>>>

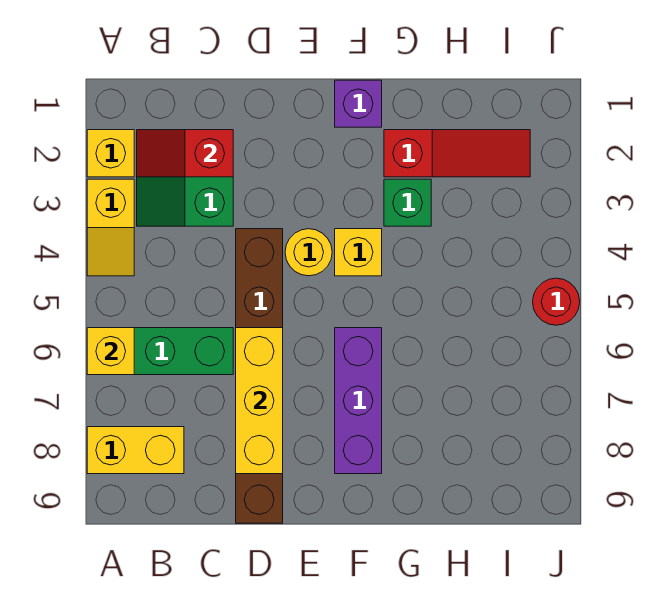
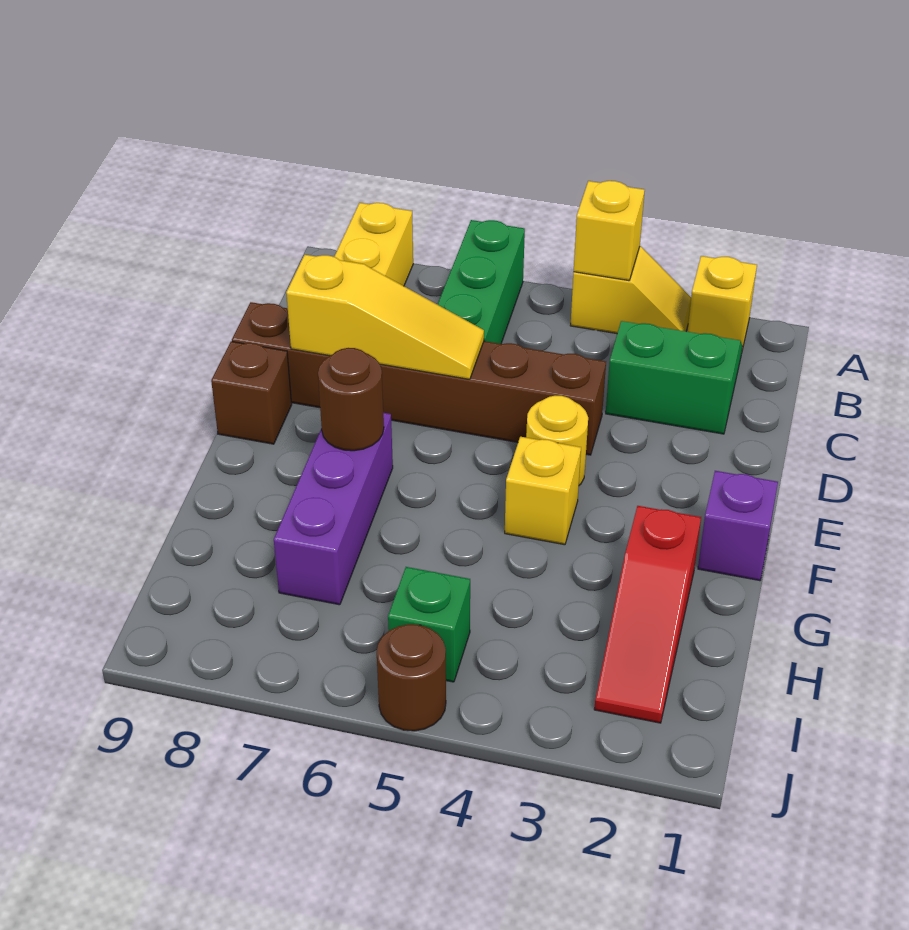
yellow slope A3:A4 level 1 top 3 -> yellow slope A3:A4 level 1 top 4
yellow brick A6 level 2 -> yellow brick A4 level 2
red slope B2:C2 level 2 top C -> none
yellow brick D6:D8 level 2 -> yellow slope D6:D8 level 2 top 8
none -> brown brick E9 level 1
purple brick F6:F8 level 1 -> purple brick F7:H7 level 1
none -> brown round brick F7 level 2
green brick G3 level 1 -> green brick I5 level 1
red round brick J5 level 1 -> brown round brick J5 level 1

<<<

= Your task =
Report all lines of the data that include the word "none".

= Final answer =
red slope B2:C2 level 2 top C -> none
none -> brown brick E9 level 1
none -> brown round brick F7 level 2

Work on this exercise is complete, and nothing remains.